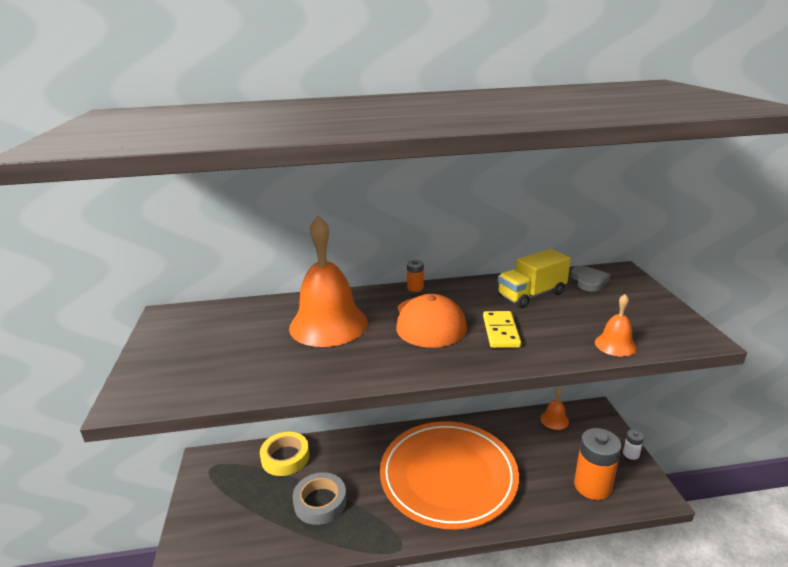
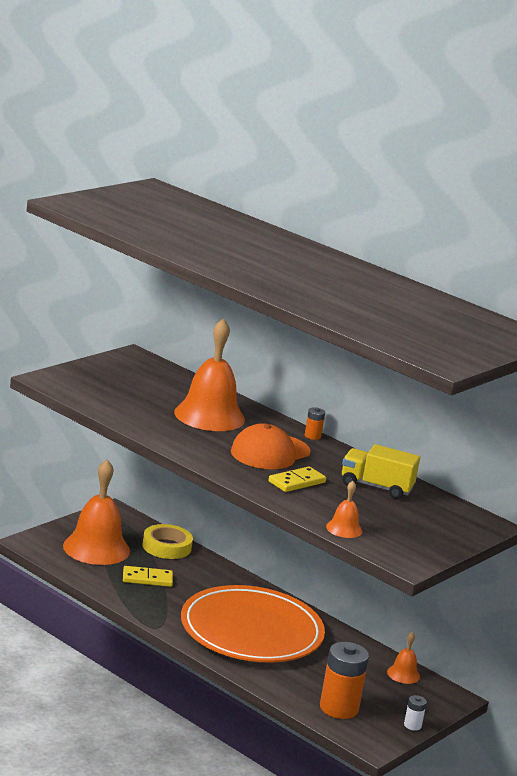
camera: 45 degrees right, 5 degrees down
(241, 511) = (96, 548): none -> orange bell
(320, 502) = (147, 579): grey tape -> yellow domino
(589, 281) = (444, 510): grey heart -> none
- - - -
-- Exercise directions --
Line for line, retype the material exactly, omitting any pictures.

-- Task answer --
camera: 45 degrees right, 5 degrees down
(241, 511) = (96, 548): none -> orange bell
(320, 502) = (147, 579): grey tape -> yellow domino
(589, 281) = (444, 510): grey heart -> none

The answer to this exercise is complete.